### Instructions for the task
Every record, from the first to the last, is to be printed again exactly.

**** Provided entries

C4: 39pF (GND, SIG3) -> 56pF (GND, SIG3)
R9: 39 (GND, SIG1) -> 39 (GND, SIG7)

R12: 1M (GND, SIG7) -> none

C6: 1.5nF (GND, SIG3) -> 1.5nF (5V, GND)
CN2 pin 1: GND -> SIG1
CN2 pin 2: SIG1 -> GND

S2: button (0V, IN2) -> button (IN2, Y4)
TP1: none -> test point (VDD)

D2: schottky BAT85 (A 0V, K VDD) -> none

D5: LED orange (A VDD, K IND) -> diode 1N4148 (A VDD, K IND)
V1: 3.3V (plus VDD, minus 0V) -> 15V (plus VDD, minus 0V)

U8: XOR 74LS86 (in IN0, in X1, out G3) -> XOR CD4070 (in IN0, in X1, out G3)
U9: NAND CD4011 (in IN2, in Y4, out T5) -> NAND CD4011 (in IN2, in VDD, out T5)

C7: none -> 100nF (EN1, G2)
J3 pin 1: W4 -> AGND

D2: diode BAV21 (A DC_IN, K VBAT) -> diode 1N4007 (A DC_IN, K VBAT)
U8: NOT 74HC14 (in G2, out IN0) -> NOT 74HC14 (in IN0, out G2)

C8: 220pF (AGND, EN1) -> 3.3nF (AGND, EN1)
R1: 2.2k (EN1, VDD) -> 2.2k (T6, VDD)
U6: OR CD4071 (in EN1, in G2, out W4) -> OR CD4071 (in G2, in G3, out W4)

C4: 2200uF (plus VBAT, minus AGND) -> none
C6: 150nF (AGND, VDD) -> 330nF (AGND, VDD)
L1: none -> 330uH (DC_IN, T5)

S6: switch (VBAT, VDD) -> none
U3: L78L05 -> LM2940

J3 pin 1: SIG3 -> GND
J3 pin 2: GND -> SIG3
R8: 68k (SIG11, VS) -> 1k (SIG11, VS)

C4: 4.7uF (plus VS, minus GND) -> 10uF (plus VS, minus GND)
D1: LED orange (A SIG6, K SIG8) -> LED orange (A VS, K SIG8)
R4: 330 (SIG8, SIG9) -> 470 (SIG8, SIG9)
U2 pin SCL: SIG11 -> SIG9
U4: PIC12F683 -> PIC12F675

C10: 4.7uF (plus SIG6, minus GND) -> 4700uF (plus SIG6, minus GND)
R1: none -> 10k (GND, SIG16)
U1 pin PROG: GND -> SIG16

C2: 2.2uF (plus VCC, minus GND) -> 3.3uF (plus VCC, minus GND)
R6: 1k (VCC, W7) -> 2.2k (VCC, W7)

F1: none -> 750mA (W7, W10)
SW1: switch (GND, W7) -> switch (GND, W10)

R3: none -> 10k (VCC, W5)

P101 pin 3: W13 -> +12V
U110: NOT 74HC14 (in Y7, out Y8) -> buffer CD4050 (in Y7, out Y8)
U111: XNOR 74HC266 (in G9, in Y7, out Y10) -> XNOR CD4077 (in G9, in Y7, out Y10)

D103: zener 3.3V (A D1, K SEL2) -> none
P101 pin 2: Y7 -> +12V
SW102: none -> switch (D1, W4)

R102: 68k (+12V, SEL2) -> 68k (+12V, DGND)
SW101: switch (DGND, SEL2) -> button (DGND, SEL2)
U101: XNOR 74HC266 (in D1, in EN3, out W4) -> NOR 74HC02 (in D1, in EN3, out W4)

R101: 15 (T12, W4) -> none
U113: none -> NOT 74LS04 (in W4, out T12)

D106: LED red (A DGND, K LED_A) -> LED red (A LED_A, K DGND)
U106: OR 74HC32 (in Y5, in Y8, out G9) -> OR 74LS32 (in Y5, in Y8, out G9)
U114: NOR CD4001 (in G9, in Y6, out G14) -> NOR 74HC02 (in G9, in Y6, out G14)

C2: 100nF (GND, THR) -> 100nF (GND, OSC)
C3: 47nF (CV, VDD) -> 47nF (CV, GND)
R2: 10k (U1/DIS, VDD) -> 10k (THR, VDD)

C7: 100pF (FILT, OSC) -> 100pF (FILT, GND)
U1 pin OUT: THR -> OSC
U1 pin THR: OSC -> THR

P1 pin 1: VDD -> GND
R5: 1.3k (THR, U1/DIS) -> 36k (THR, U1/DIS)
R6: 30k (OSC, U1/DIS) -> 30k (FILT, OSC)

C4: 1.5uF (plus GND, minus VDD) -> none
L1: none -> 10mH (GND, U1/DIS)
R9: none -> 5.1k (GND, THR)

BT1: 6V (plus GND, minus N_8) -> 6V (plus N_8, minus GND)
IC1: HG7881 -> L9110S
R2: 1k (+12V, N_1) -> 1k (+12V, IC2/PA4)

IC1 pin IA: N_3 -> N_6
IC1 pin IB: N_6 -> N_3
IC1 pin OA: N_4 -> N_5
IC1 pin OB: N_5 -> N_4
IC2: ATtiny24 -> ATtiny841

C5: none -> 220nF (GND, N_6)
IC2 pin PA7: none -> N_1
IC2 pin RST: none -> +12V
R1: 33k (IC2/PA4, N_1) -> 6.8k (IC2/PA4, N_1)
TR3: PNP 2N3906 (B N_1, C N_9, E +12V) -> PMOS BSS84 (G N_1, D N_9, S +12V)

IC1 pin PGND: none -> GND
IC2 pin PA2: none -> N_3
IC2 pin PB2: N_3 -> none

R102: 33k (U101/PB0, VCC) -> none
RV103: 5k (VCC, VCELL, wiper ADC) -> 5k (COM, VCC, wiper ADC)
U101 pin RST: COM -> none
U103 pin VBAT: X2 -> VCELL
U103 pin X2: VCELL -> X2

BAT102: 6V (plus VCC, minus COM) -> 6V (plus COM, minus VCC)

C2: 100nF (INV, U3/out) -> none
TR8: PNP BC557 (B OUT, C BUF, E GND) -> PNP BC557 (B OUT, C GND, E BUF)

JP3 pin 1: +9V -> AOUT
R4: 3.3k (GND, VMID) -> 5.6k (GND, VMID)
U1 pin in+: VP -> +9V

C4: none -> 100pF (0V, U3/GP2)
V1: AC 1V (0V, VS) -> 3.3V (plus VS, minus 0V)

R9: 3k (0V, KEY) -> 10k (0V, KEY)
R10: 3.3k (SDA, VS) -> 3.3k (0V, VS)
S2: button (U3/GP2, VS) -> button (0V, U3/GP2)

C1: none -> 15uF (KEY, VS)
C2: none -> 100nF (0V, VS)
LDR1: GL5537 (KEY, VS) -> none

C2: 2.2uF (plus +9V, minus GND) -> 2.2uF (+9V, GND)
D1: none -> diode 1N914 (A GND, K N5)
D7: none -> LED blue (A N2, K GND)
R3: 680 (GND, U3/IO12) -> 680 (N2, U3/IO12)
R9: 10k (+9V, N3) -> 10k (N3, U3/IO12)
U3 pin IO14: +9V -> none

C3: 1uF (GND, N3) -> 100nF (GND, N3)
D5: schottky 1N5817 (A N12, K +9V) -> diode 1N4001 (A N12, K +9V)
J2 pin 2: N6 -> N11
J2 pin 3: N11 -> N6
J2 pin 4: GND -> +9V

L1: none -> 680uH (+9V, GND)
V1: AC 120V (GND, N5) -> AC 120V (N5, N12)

********

### Response area
C4: 39pF (GND, SIG3) -> 56pF (GND, SIG3)
R9: 39 (GND, SIG1) -> 39 (GND, SIG7)

R12: 1M (GND, SIG7) -> none

C6: 1.5nF (GND, SIG3) -> 1.5nF (5V, GND)
CN2 pin 1: GND -> SIG1
CN2 pin 2: SIG1 -> GND

S2: button (0V, IN2) -> button (IN2, Y4)
TP1: none -> test point (VDD)

D2: schottky BAT85 (A 0V, K VDD) -> none

D5: LED orange (A VDD, K IND) -> diode 1N4148 (A VDD, K IND)
V1: 3.3V (plus VDD, minus 0V) -> 15V (plus VDD, minus 0V)

U8: XOR 74LS86 (in IN0, in X1, out G3) -> XOR CD4070 (in IN0, in X1, out G3)
U9: NAND CD4011 (in IN2, in Y4, out T5) -> NAND CD4011 (in IN2, in VDD, out T5)

C7: none -> 100nF (EN1, G2)
J3 pin 1: W4 -> AGND

D2: diode BAV21 (A DC_IN, K VBAT) -> diode 1N4007 (A DC_IN, K VBAT)
U8: NOT 74HC14 (in G2, out IN0) -> NOT 74HC14 (in IN0, out G2)

C8: 220pF (AGND, EN1) -> 3.3nF (AGND, EN1)
R1: 2.2k (EN1, VDD) -> 2.2k (T6, VDD)
U6: OR CD4071 (in EN1, in G2, out W4) -> OR CD4071 (in G2, in G3, out W4)

C4: 2200uF (plus VBAT, minus AGND) -> none
C6: 150nF (AGND, VDD) -> 330nF (AGND, VDD)
L1: none -> 330uH (DC_IN, T5)

S6: switch (VBAT, VDD) -> none
U3: L78L05 -> LM2940

J3 pin 1: SIG3 -> GND
J3 pin 2: GND -> SIG3
R8: 68k (SIG11, VS) -> 1k (SIG11, VS)

C4: 4.7uF (plus VS, minus GND) -> 10uF (plus VS, minus GND)
D1: LED orange (A SIG6, K SIG8) -> LED orange (A VS, K SIG8)
R4: 330 (SIG8, SIG9) -> 470 (SIG8, SIG9)
U2 pin SCL: SIG11 -> SIG9
U4: PIC12F683 -> PIC12F675

C10: 4.7uF (plus SIG6, minus GND) -> 4700uF (plus SIG6, minus GND)
R1: none -> 10k (GND, SIG16)
U1 pin PROG: GND -> SIG16

C2: 2.2uF (plus VCC, minus GND) -> 3.3uF (plus VCC, minus GND)
R6: 1k (VCC, W7) -> 2.2k (VCC, W7)

F1: none -> 750mA (W7, W10)
SW1: switch (GND, W7) -> switch (GND, W10)

R3: none -> 10k (VCC, W5)

P101 pin 3: W13 -> +12V
U110: NOT 74HC14 (in Y7, out Y8) -> buffer CD4050 (in Y7, out Y8)
U111: XNOR 74HC266 (in G9, in Y7, out Y10) -> XNOR CD4077 (in G9, in Y7, out Y10)

D103: zener 3.3V (A D1, K SEL2) -> none
P101 pin 2: Y7 -> +12V
SW102: none -> switch (D1, W4)

R102: 68k (+12V, SEL2) -> 68k (+12V, DGND)
SW101: switch (DGND, SEL2) -> button (DGND, SEL2)
U101: XNOR 74HC266 (in D1, in EN3, out W4) -> NOR 74HC02 (in D1, in EN3, out W4)

R101: 15 (T12, W4) -> none
U113: none -> NOT 74LS04 (in W4, out T12)

D106: LED red (A DGND, K LED_A) -> LED red (A LED_A, K DGND)
U106: OR 74HC32 (in Y5, in Y8, out G9) -> OR 74LS32 (in Y5, in Y8, out G9)
U114: NOR CD4001 (in G9, in Y6, out G14) -> NOR 74HC02 (in G9, in Y6, out G14)

C2: 100nF (GND, THR) -> 100nF (GND, OSC)
C3: 47nF (CV, VDD) -> 47nF (CV, GND)
R2: 10k (U1/DIS, VDD) -> 10k (THR, VDD)

C7: 100pF (FILT, OSC) -> 100pF (FILT, GND)
U1 pin OUT: THR -> OSC
U1 pin THR: OSC -> THR

P1 pin 1: VDD -> GND
R5: 1.3k (THR, U1/DIS) -> 36k (THR, U1/DIS)
R6: 30k (OSC, U1/DIS) -> 30k (FILT, OSC)

C4: 1.5uF (plus GND, minus VDD) -> none
L1: none -> 10mH (GND, U1/DIS)
R9: none -> 5.1k (GND, THR)

BT1: 6V (plus GND, minus N_8) -> 6V (plus N_8, minus GND)
IC1: HG7881 -> L9110S
R2: 1k (+12V, N_1) -> 1k (+12V, IC2/PA4)

IC1 pin IA: N_3 -> N_6
IC1 pin IB: N_6 -> N_3
IC1 pin OA: N_4 -> N_5
IC1 pin OB: N_5 -> N_4
IC2: ATtiny24 -> ATtiny841

C5: none -> 220nF (GND, N_6)
IC2 pin PA7: none -> N_1
IC2 pin RST: none -> +12V
R1: 33k (IC2/PA4, N_1) -> 6.8k (IC2/PA4, N_1)
TR3: PNP 2N3906 (B N_1, C N_9, E +12V) -> PMOS BSS84 (G N_1, D N_9, S +12V)

IC1 pin PGND: none -> GND
IC2 pin PA2: none -> N_3
IC2 pin PB2: N_3 -> none

R102: 33k (U101/PB0, VCC) -> none
RV103: 5k (VCC, VCELL, wiper ADC) -> 5k (COM, VCC, wiper ADC)
U101 pin RST: COM -> none
U103 pin VBAT: X2 -> VCELL
U103 pin X2: VCELL -> X2

BAT102: 6V (plus VCC, minus COM) -> 6V (plus COM, minus VCC)

C2: 100nF (INV, U3/out) -> none
TR8: PNP BC557 (B OUT, C BUF, E GND) -> PNP BC557 (B OUT, C GND, E BUF)

JP3 pin 1: +9V -> AOUT
R4: 3.3k (GND, VMID) -> 5.6k (GND, VMID)
U1 pin in+: VP -> +9V

C4: none -> 100pF (0V, U3/GP2)
V1: AC 1V (0V, VS) -> 3.3V (plus VS, minus 0V)

R9: 3k (0V, KEY) -> 10k (0V, KEY)
R10: 3.3k (SDA, VS) -> 3.3k (0V, VS)
S2: button (U3/GP2, VS) -> button (0V, U3/GP2)

C1: none -> 15uF (KEY, VS)
C2: none -> 100nF (0V, VS)
LDR1: GL5537 (KEY, VS) -> none

C2: 2.2uF (plus +9V, minus GND) -> 2.2uF (+9V, GND)
D1: none -> diode 1N914 (A GND, K N5)
D7: none -> LED blue (A N2, K GND)
R3: 680 (GND, U3/IO12) -> 680 (N2, U3/IO12)
R9: 10k (+9V, N3) -> 10k (N3, U3/IO12)
U3 pin IO14: +9V -> none

C3: 1uF (GND, N3) -> 100nF (GND, N3)
D5: schottky 1N5817 (A N12, K +9V) -> diode 1N4001 (A N12, K +9V)
J2 pin 2: N6 -> N11
J2 pin 3: N11 -> N6
J2 pin 4: GND -> +9V

L1: none -> 680uH (+9V, GND)
V1: AC 120V (GND, N5) -> AC 120V (N5, N12)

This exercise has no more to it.